=== Begin Enclosure ===

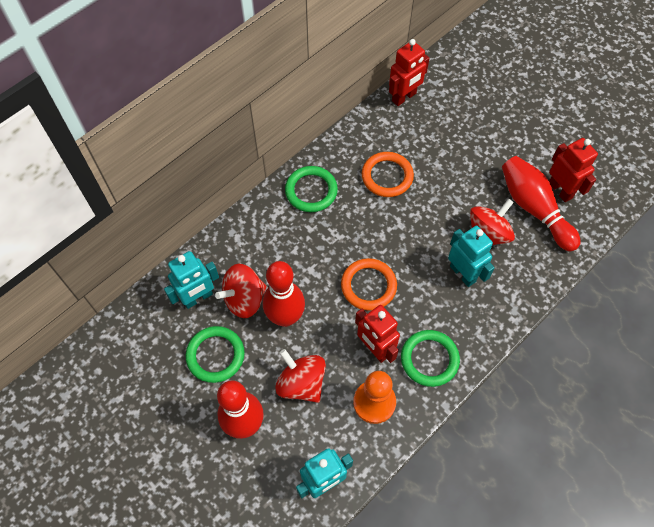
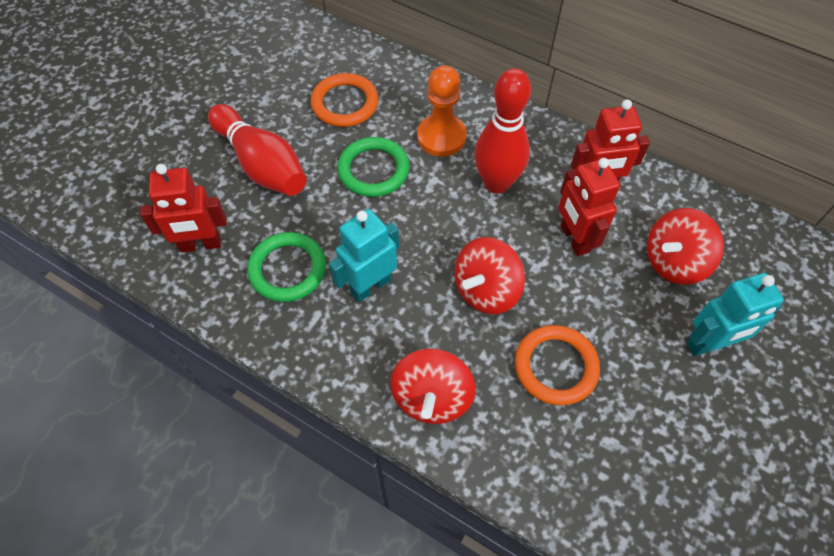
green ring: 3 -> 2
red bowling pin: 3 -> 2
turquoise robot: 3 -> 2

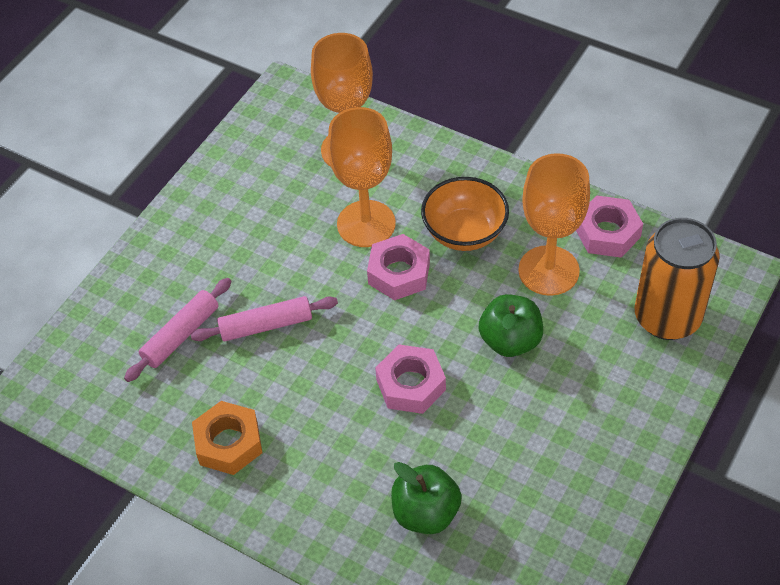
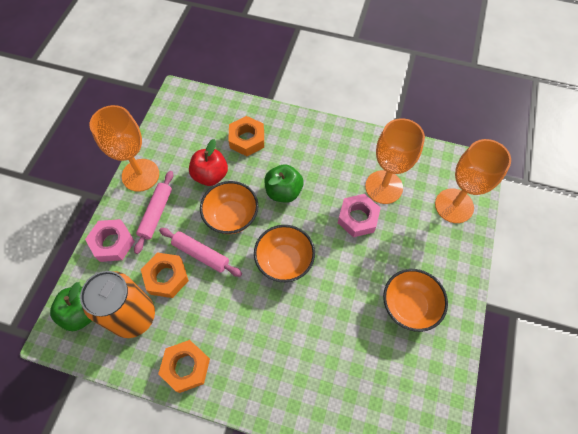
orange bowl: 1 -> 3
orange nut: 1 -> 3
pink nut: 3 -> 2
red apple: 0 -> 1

=== End Enclosure ===
=== Begin Enclosure ===

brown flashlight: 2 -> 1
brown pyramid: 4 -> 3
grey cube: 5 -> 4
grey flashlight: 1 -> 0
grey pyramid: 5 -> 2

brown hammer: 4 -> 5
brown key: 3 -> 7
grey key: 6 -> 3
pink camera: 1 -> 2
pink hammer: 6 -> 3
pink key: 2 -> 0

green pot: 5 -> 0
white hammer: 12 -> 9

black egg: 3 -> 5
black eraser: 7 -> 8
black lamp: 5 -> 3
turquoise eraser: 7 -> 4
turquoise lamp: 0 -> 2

=== End Enclosure ===
=== Begin Enclosure ===

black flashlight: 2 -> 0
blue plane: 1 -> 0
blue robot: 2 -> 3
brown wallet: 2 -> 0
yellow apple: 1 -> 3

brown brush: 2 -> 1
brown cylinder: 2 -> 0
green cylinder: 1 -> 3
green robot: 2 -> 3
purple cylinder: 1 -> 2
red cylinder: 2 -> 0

=== End Enclosure ===

Copy out every line in the listing where the word "eraser" appears.

black eraser: 7 -> 8
turquoise eraser: 7 -> 4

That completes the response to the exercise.